**Work to be completed:** Would you write out each line of the material below exactly, skipping every picture?

BEGIN Extracted data

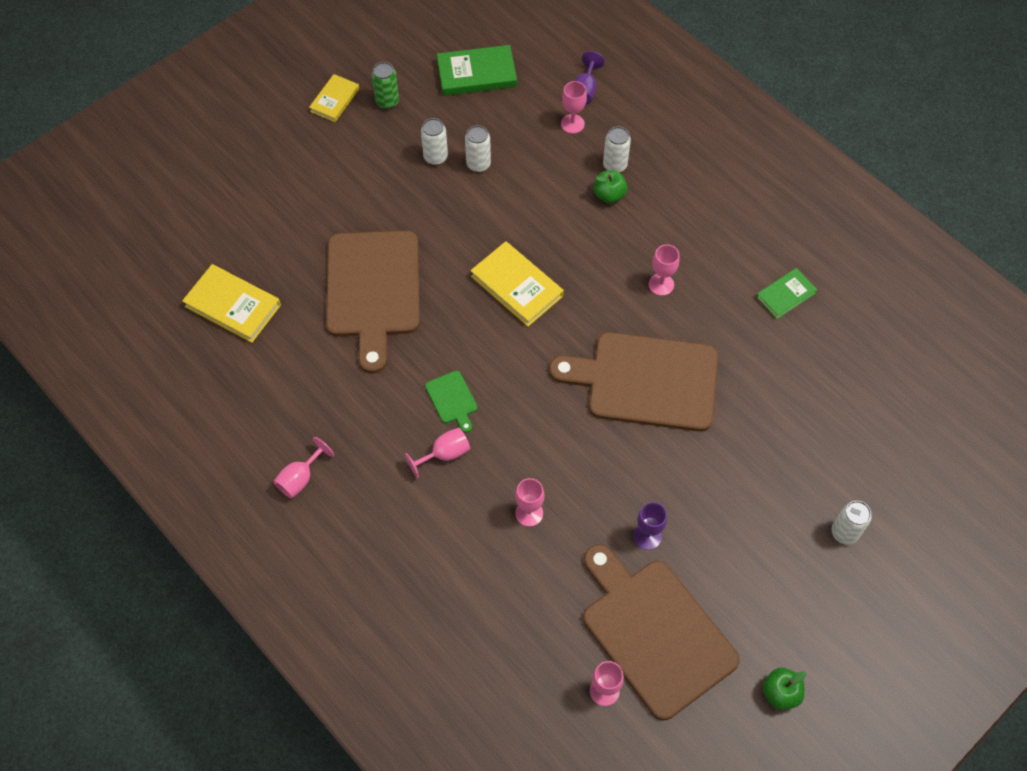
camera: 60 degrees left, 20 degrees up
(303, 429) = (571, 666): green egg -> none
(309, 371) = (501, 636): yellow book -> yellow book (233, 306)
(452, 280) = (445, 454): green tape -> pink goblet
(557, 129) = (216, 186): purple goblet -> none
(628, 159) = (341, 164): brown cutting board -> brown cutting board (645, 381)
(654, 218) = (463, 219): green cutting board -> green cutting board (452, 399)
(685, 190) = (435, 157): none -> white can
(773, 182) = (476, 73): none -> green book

END Extracted data

**Result for this exercise:**
camera: 60 degrees left, 20 degrees up
(303, 429) = (571, 666): green egg -> none
(309, 371) = (501, 636): yellow book -> yellow book (233, 306)
(452, 280) = (445, 454): green tape -> pink goblet
(557, 129) = (216, 186): purple goblet -> none
(628, 159) = (341, 164): brown cutting board -> brown cutting board (645, 381)
(654, 218) = (463, 219): green cutting board -> green cutting board (452, 399)
(685, 190) = (435, 157): none -> white can
(773, 182) = (476, 73): none -> green book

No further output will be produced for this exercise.